Reproduce the data below word for word, setting aside any picture it holds.

Available records below:

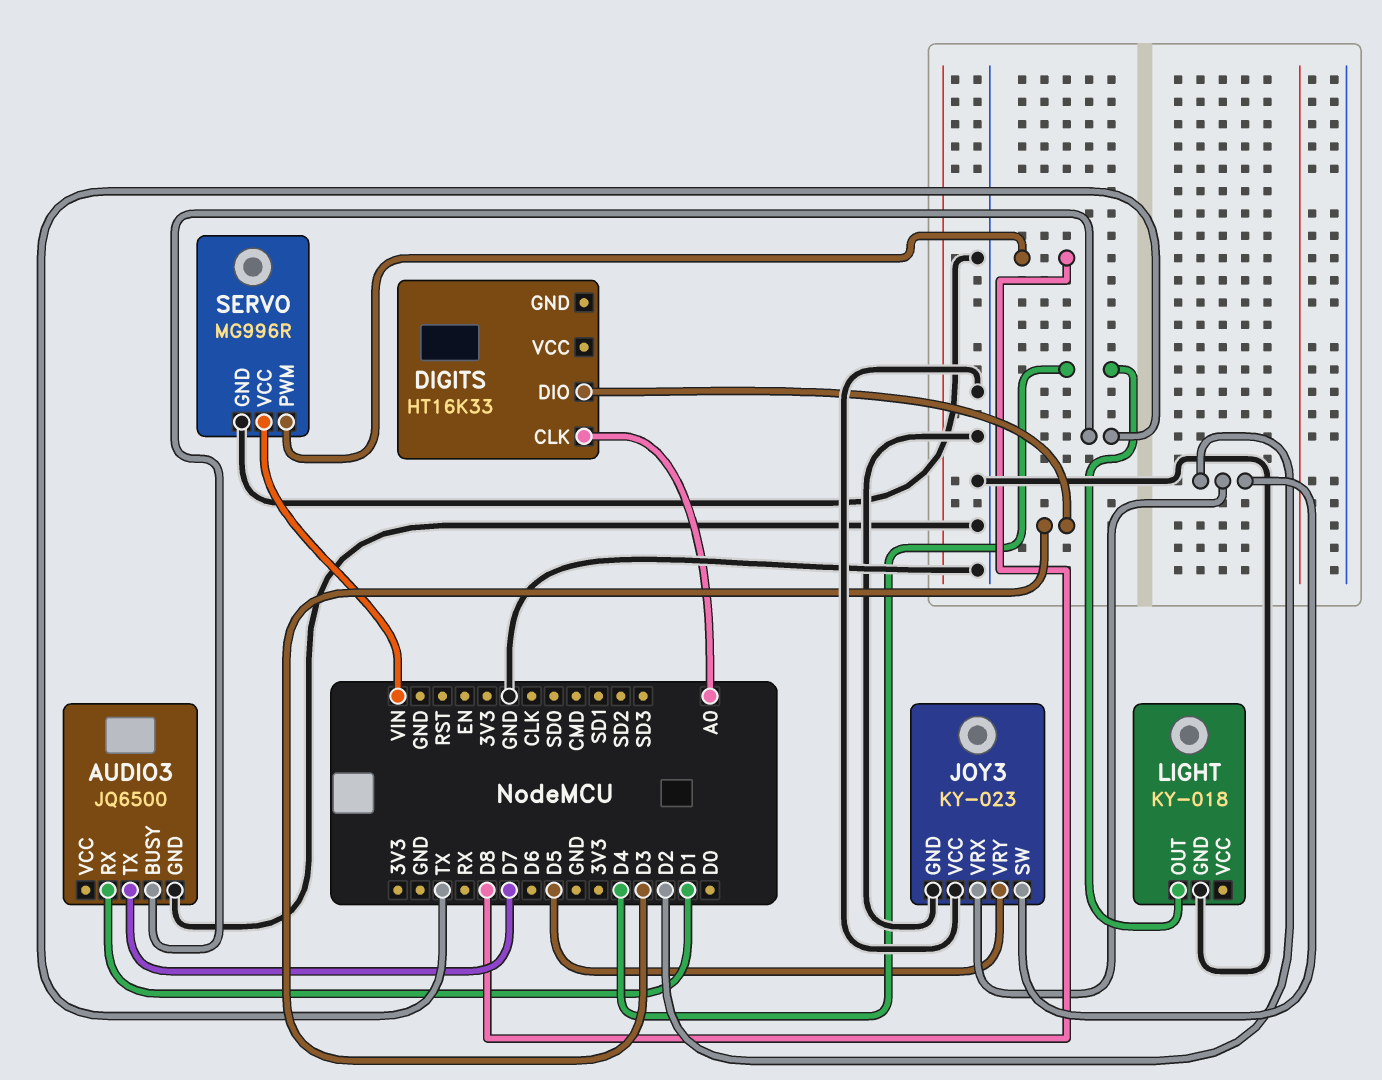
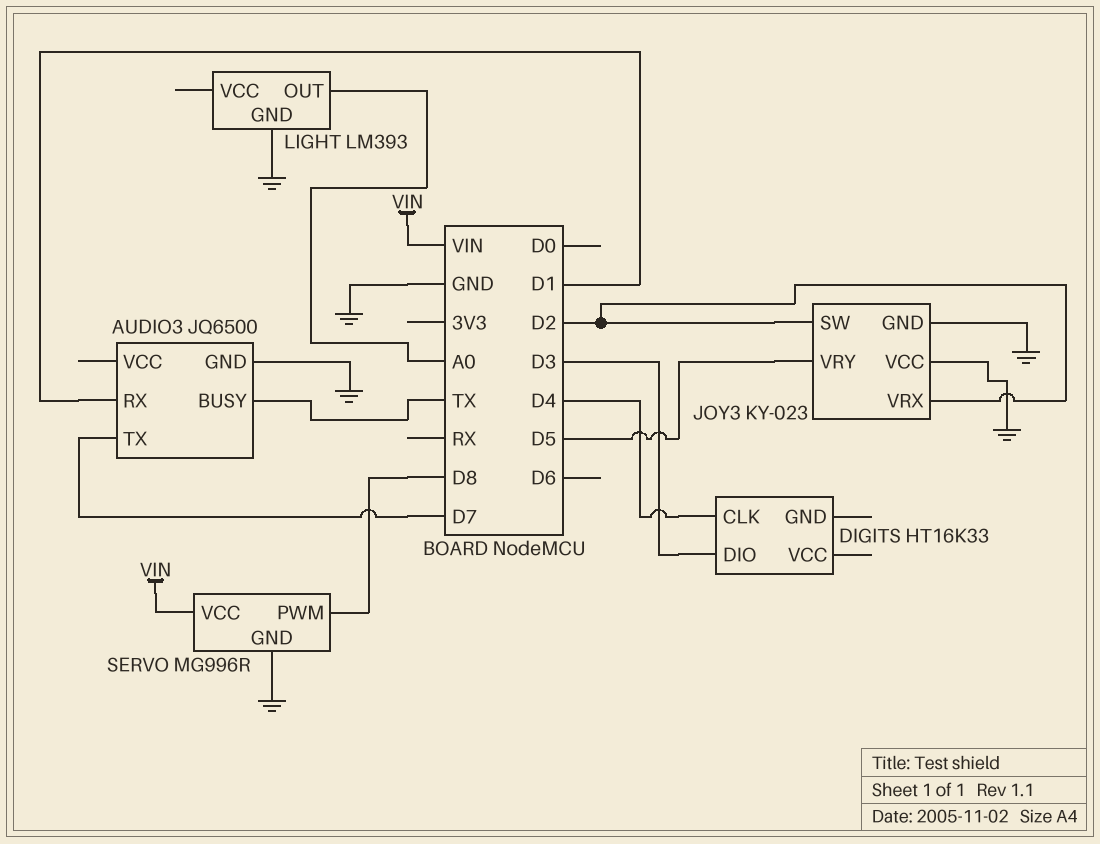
DIGITS pin CLK: A0 -> D4
LIGHT: KY-018 -> LM393
LIGHT pin OUT: D4 -> A0

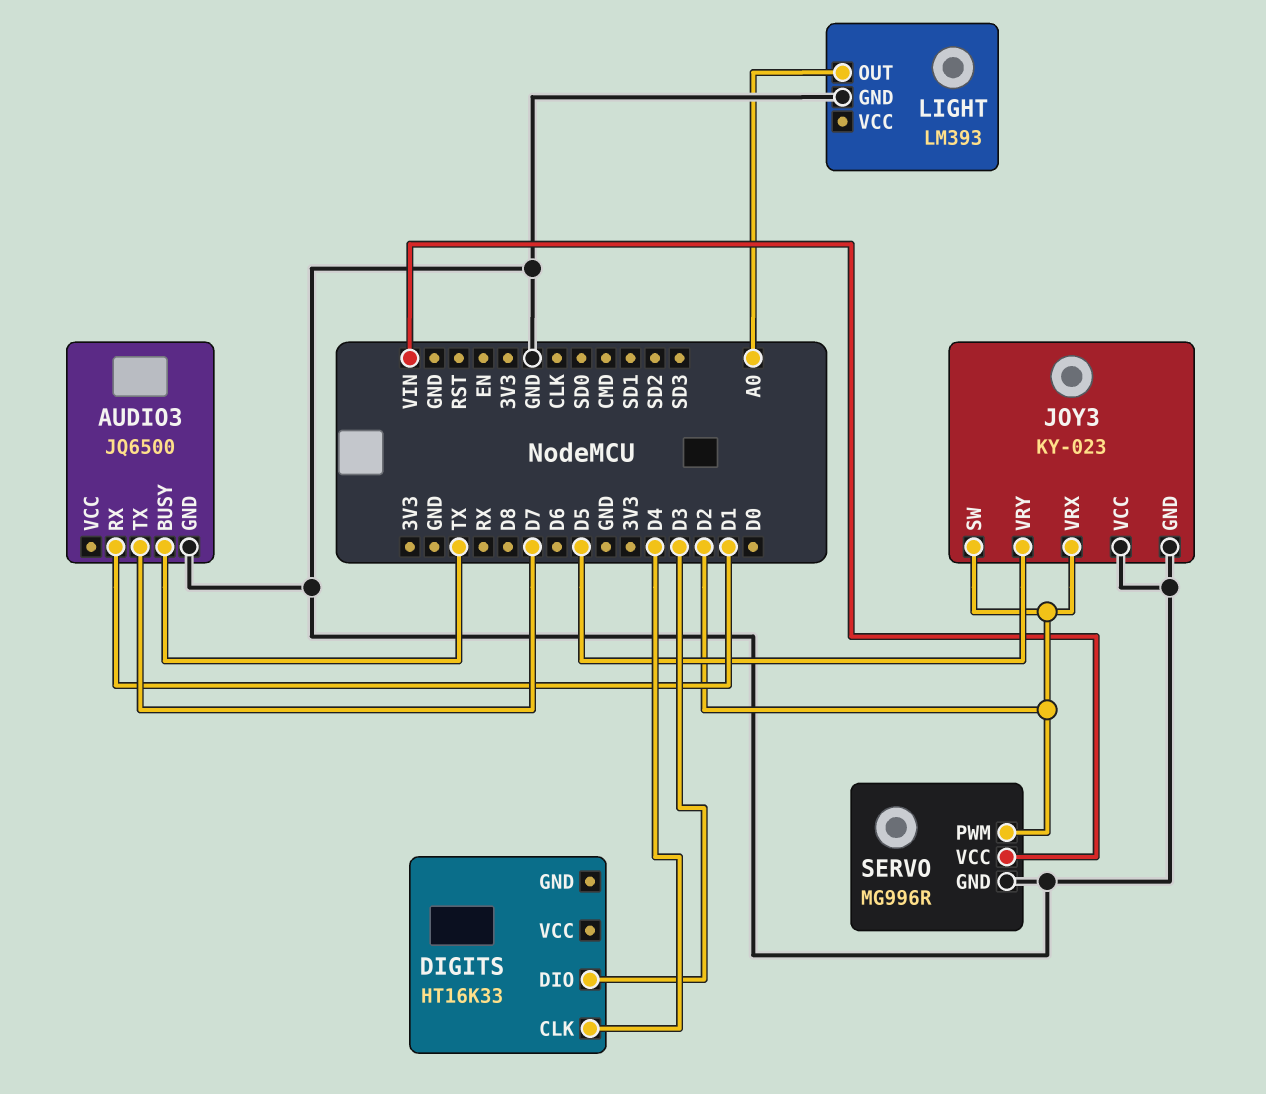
SERVO pin PWM: D8 -> D2

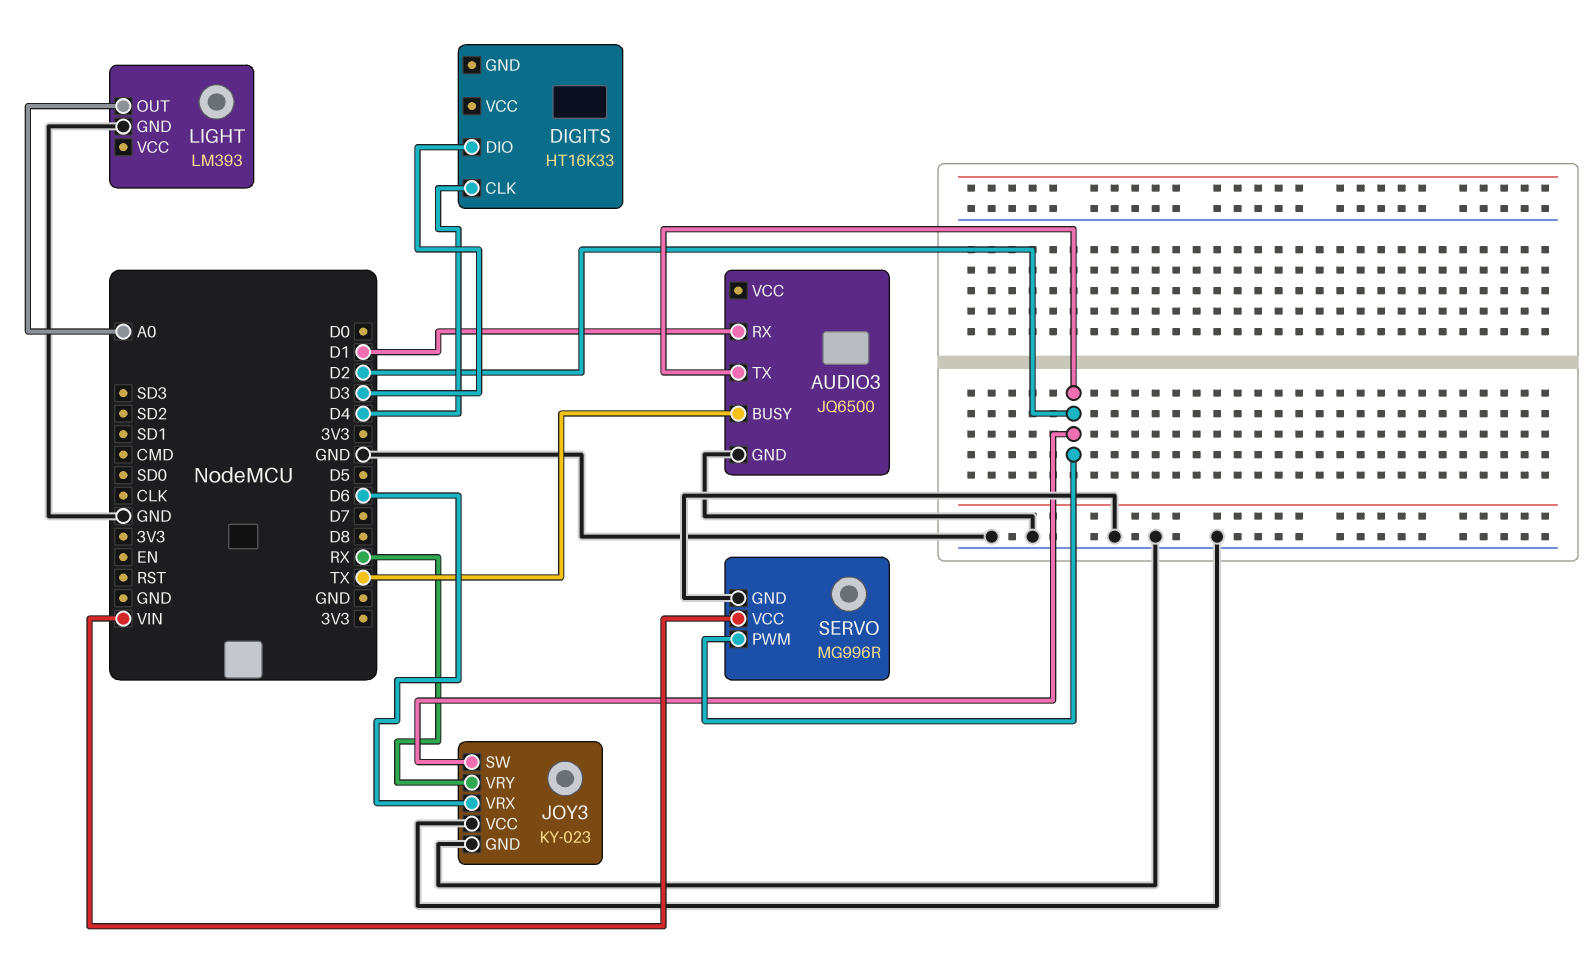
AUDIO3 pin TX: D7 -> D2
JOY3 pin VRX: D2 -> D6
JOY3 pin VRY: D5 -> RX

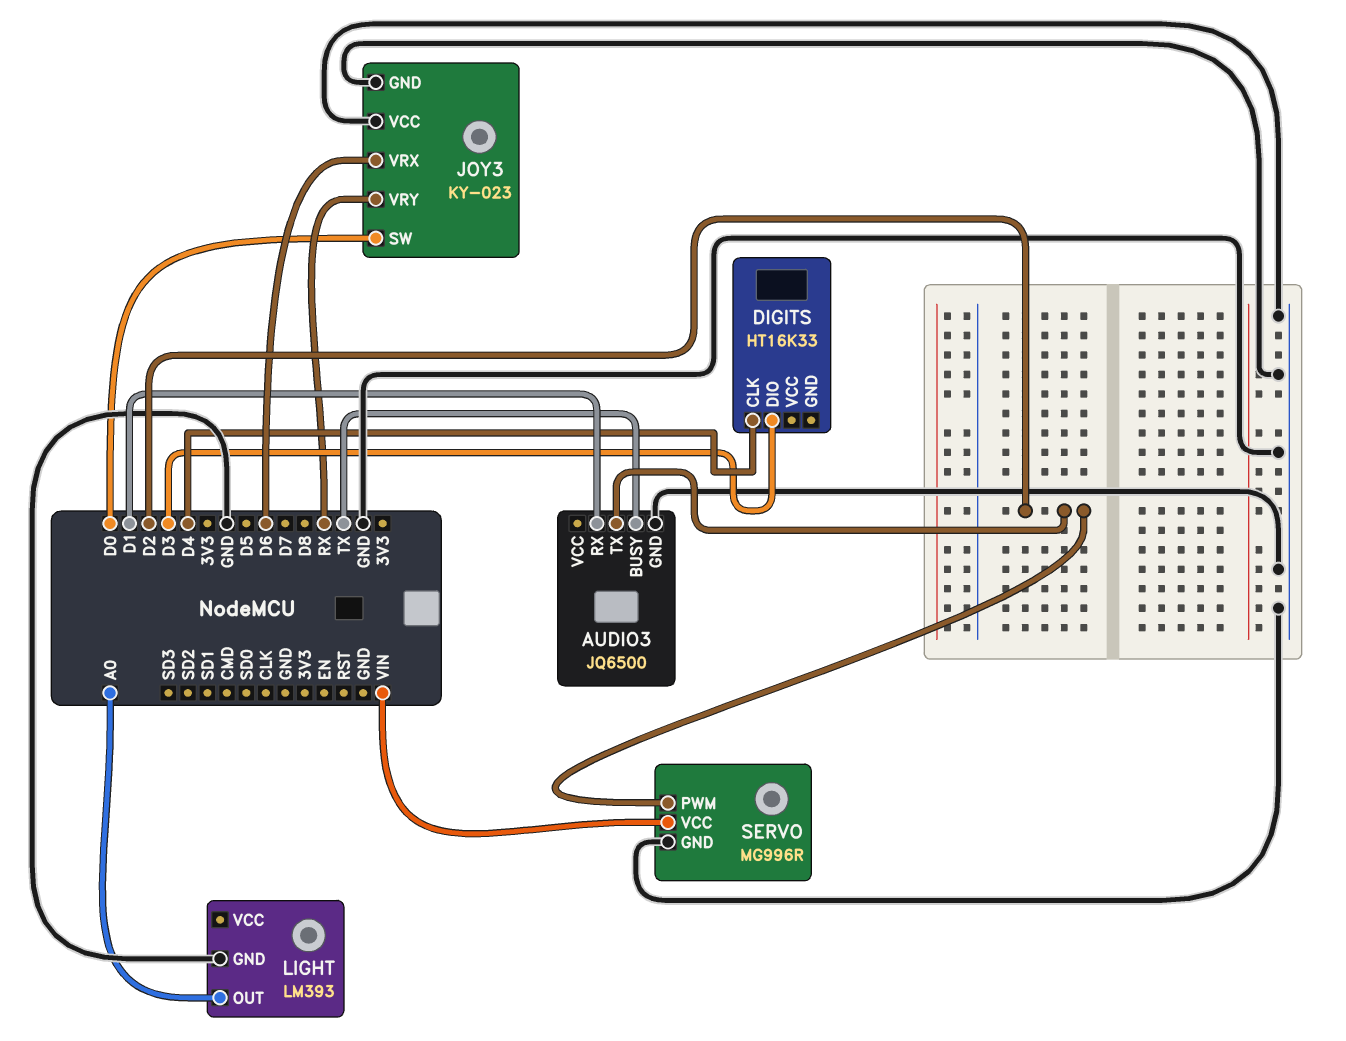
JOY3 pin SW: D2 -> D0

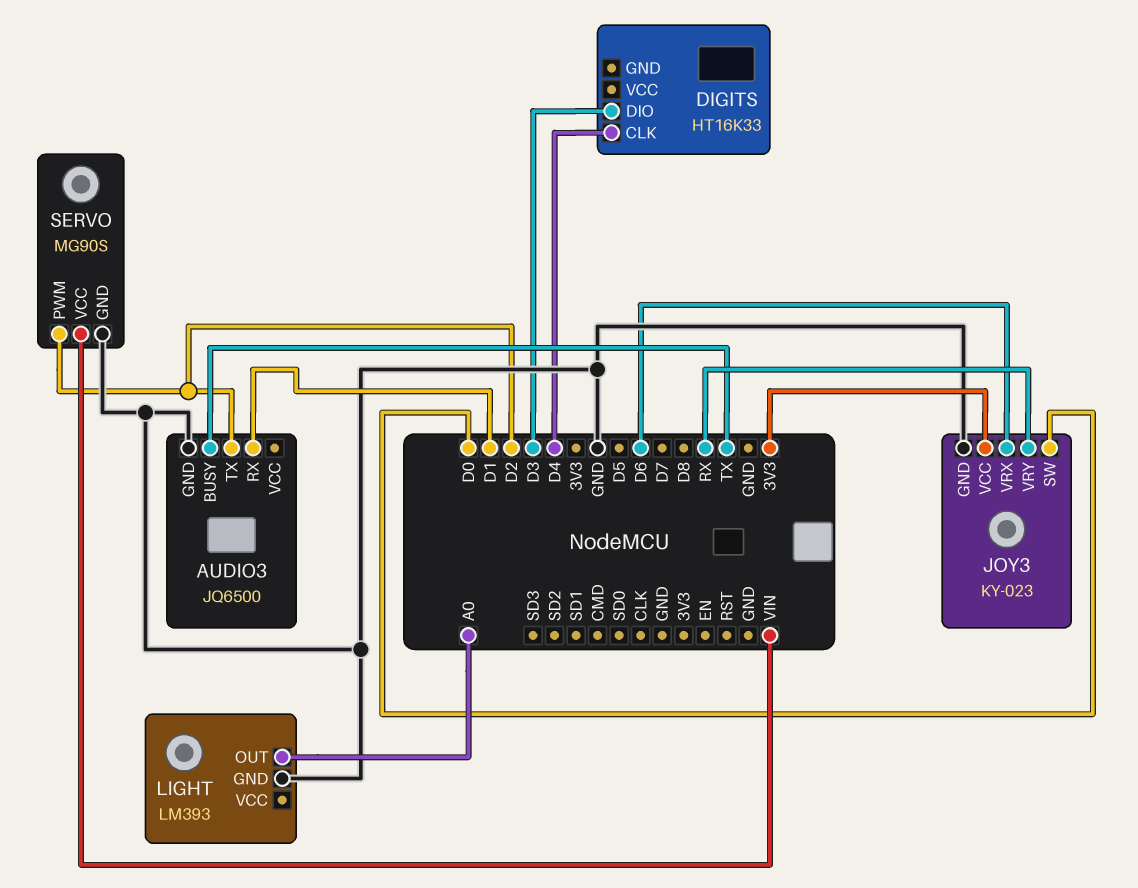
JOY3 pin VCC: GND -> 3V3
SERVO: MG996R -> MG90S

End of Available records.

— The completed task —
DIGITS pin CLK: A0 -> D4
LIGHT: KY-018 -> LM393
LIGHT pin OUT: D4 -> A0

SERVO pin PWM: D8 -> D2

AUDIO3 pin TX: D7 -> D2
JOY3 pin VRX: D2 -> D6
JOY3 pin VRY: D5 -> RX

JOY3 pin SW: D2 -> D0

JOY3 pin VCC: GND -> 3V3
SERVO: MG996R -> MG90S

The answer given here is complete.